Edit difference data:
★ ★ ★ ★ ★

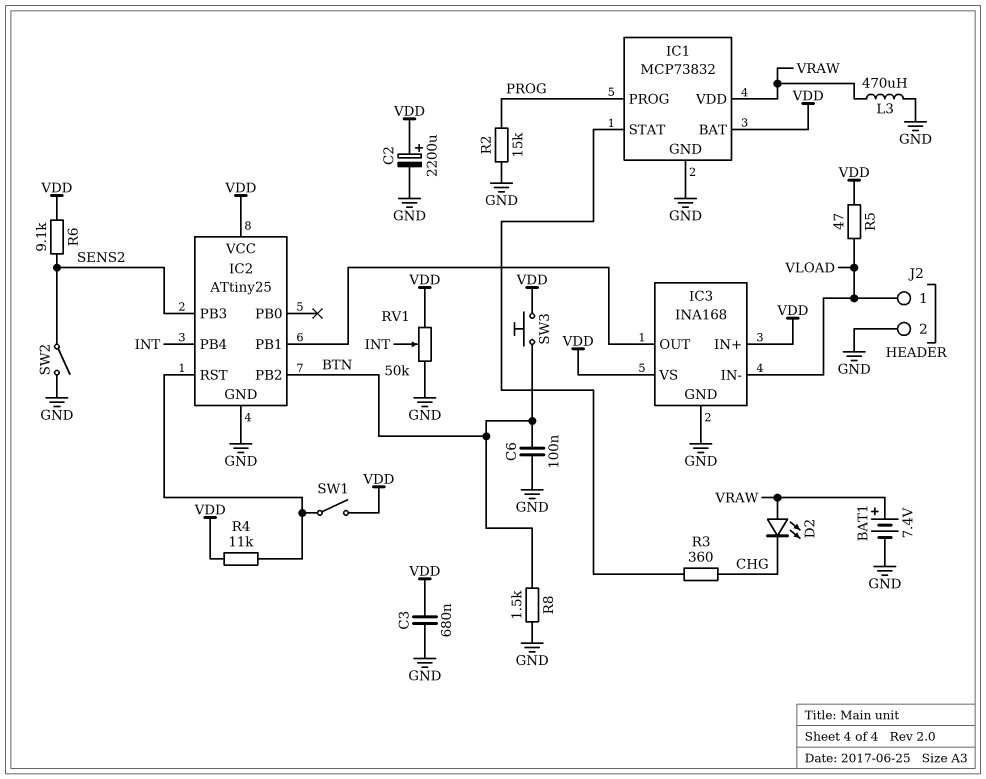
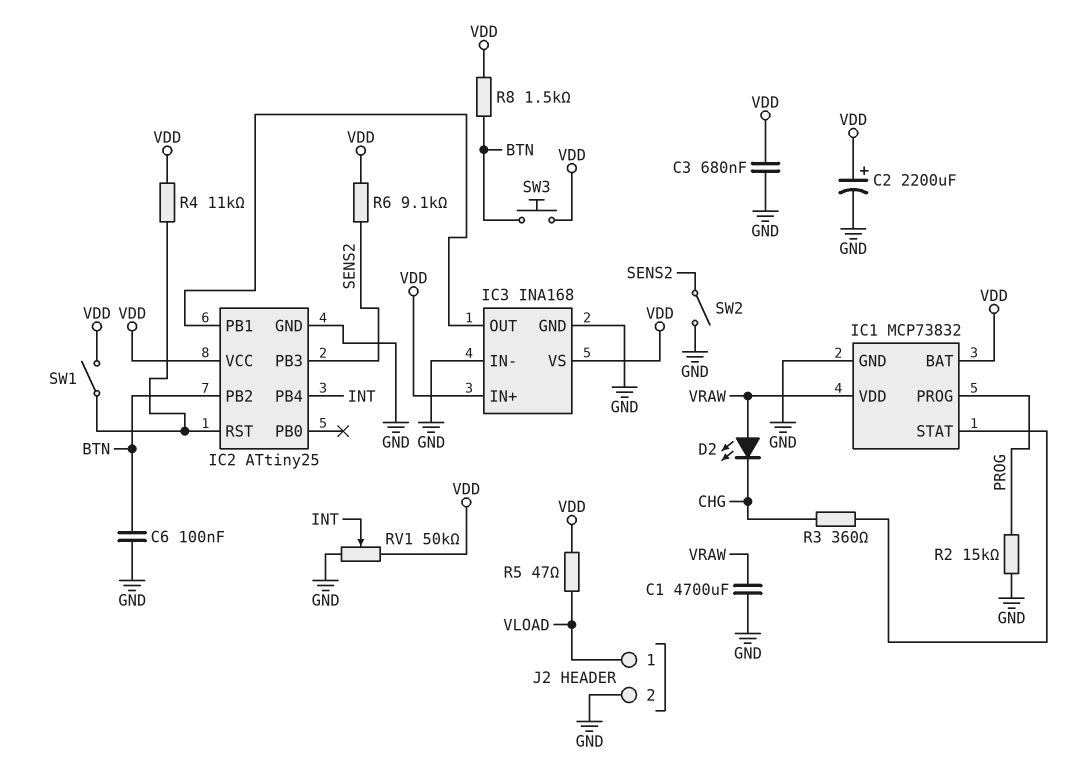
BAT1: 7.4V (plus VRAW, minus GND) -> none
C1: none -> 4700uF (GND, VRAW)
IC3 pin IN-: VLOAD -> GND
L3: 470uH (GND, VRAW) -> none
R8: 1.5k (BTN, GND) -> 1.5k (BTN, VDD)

★ ★ ★ ★ ★

## PROBLEM
Repeat exactly the lines above, starting with the line that contains "C1: none -> 4700uF (GND, VRAW)" and ending with the last line, both included, and nothing else.

## EXERCISE RESULT
C1: none -> 4700uF (GND, VRAW)
IC3 pin IN-: VLOAD -> GND
L3: 470uH (GND, VRAW) -> none
R8: 1.5k (BTN, GND) -> 1.5k (BTN, VDD)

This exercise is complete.